Exercise — Return every line below exactly, leaving nothing out.

── Record set

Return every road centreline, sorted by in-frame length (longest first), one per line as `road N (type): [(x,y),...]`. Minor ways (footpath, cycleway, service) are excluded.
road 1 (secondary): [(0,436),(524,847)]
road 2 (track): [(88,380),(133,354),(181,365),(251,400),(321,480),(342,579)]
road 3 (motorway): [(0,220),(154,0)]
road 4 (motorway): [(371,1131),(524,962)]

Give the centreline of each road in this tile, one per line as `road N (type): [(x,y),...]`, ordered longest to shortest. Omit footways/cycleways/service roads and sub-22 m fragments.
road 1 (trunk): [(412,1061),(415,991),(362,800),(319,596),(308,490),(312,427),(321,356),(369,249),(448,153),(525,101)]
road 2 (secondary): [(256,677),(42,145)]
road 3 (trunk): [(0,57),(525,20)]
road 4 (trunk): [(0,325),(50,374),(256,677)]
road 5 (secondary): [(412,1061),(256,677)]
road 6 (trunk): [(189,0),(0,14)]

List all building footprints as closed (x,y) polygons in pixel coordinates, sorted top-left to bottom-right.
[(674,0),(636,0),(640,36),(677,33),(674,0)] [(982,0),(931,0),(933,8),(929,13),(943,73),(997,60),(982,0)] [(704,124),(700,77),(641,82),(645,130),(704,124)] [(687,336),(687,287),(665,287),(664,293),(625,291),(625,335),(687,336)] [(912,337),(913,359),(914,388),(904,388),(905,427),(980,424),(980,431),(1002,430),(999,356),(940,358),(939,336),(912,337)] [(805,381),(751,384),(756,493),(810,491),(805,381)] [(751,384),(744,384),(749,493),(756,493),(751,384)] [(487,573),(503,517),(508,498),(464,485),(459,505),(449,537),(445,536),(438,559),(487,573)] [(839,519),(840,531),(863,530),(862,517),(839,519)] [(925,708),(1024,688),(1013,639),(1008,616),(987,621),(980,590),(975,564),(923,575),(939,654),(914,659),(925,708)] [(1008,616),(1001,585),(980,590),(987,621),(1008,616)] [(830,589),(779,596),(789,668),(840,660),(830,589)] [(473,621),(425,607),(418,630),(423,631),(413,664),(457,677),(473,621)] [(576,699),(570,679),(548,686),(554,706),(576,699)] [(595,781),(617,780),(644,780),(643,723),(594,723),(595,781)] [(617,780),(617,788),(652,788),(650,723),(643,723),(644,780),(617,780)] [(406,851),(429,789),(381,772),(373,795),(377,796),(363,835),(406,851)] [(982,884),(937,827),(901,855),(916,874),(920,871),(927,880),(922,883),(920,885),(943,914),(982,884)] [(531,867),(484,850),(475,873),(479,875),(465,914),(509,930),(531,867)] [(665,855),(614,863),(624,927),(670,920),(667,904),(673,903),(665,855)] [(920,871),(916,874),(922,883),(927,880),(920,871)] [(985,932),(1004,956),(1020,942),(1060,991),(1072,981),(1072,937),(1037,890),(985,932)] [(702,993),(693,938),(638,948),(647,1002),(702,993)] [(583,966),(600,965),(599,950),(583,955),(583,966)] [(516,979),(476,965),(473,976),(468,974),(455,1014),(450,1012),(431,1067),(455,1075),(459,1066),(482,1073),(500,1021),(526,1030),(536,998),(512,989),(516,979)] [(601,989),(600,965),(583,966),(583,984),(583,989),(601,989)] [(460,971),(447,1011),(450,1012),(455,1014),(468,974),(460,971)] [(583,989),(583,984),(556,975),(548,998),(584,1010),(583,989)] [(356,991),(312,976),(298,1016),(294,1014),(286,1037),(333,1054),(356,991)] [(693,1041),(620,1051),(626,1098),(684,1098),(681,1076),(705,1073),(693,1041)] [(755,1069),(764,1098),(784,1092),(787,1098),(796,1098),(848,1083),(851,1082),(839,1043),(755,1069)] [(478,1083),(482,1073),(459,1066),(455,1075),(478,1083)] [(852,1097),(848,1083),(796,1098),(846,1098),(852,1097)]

────

Answer for this exercise —
Return every road centreline, sorted by in-frame length (longest first), one per line as `road N (type): [(x,y),...]`. Minor ways (footpath, cycleway, service) are excluded.
road 1 (secondary): [(0,436),(524,847)]
road 2 (track): [(88,380),(133,354),(181,365),(251,400),(321,480),(342,579)]
road 3 (motorway): [(0,220),(154,0)]
road 4 (motorway): [(371,1131),(524,962)]

Give the centreline of each road in this tile, one per line as `road N (type): [(x,y),...]`, ordered longest to shortest. Omit footways/cycleways/service roads and sub-22 m fragments.
road 1 (trunk): [(412,1061),(415,991),(362,800),(319,596),(308,490),(312,427),(321,356),(369,249),(448,153),(525,101)]
road 2 (secondary): [(256,677),(42,145)]
road 3 (trunk): [(0,57),(525,20)]
road 4 (trunk): [(0,325),(50,374),(256,677)]
road 5 (secondary): [(412,1061),(256,677)]
road 6 (trunk): [(189,0),(0,14)]

List all building footprints as closed (x,y) polygons in pixel coordinates, sorted top-left to bottom-right.
[(674,0),(636,0),(640,36),(677,33),(674,0)] [(982,0),(931,0),(933,8),(929,13),(943,73),(997,60),(982,0)] [(704,124),(700,77),(641,82),(645,130),(704,124)] [(687,336),(687,287),(665,287),(664,293),(625,291),(625,335),(687,336)] [(912,337),(913,359),(914,388),(904,388),(905,427),(980,424),(980,431),(1002,430),(999,356),(940,358),(939,336),(912,337)] [(805,381),(751,384),(756,493),(810,491),(805,381)] [(751,384),(744,384),(749,493),(756,493),(751,384)] [(487,573),(503,517),(508,498),(464,485),(459,505),(449,537),(445,536),(438,559),(487,573)] [(839,519),(840,531),(863,530),(862,517),(839,519)] [(925,708),(1024,688),(1013,639),(1008,616),(987,621),(980,590),(975,564),(923,575),(939,654),(914,659),(925,708)] [(1008,616),(1001,585),(980,590),(987,621),(1008,616)] [(830,589),(779,596),(789,668),(840,660),(830,589)] [(473,621),(425,607),(418,630),(423,631),(413,664),(457,677),(473,621)] [(576,699),(570,679),(548,686),(554,706),(576,699)] [(595,781),(617,780),(644,780),(643,723),(594,723),(595,781)] [(617,780),(617,788),(652,788),(650,723),(643,723),(644,780),(617,780)] [(406,851),(429,789),(381,772),(373,795),(377,796),(363,835),(406,851)] [(982,884),(937,827),(901,855),(916,874),(920,871),(927,880),(922,883),(920,885),(943,914),(982,884)] [(531,867),(484,850),(475,873),(479,875),(465,914),(509,930),(531,867)] [(665,855),(614,863),(624,927),(670,920),(667,904),(673,903),(665,855)] [(920,871),(916,874),(922,883),(927,880),(920,871)] [(985,932),(1004,956),(1020,942),(1060,991),(1072,981),(1072,937),(1037,890),(985,932)] [(702,993),(693,938),(638,948),(647,1002),(702,993)] [(583,966),(600,965),(599,950),(583,955),(583,966)] [(516,979),(476,965),(473,976),(468,974),(455,1014),(450,1012),(431,1067),(455,1075),(459,1066),(482,1073),(500,1021),(526,1030),(536,998),(512,989),(516,979)] [(601,989),(600,965),(583,966),(583,984),(583,989),(601,989)] [(460,971),(447,1011),(450,1012),(455,1014),(468,974),(460,971)] [(583,989),(583,984),(556,975),(548,998),(584,1010),(583,989)] [(356,991),(312,976),(298,1016),(294,1014),(286,1037),(333,1054),(356,991)] [(693,1041),(620,1051),(626,1098),(684,1098),(681,1076),(705,1073),(693,1041)] [(755,1069),(764,1098),(784,1092),(787,1098),(796,1098),(848,1083),(851,1082),(839,1043),(755,1069)] [(478,1083),(482,1073),(459,1066),(455,1075),(478,1083)] [(852,1097),(848,1083),(796,1098),(846,1098),(852,1097)]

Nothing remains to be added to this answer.